> **INSTRUCTIONS FOR THE TASK**
Without changing anything, reproduce every record below.

Change detection outputs
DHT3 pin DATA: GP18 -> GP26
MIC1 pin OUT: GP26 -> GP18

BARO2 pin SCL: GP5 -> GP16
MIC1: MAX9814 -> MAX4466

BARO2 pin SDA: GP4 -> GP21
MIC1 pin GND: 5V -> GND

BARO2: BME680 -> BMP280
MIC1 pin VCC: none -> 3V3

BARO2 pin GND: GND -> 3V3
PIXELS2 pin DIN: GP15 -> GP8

> **RESPONSE TO THE EXERCISE**
DHT3 pin DATA: GP18 -> GP26
MIC1 pin OUT: GP26 -> GP18

BARO2 pin SCL: GP5 -> GP16
MIC1: MAX9814 -> MAX4466

BARO2 pin SDA: GP4 -> GP21
MIC1 pin GND: 5V -> GND

BARO2: BME680 -> BMP280
MIC1 pin VCC: none -> 3V3

BARO2 pin GND: GND -> 3V3
PIXELS2 pin DIN: GP15 -> GP8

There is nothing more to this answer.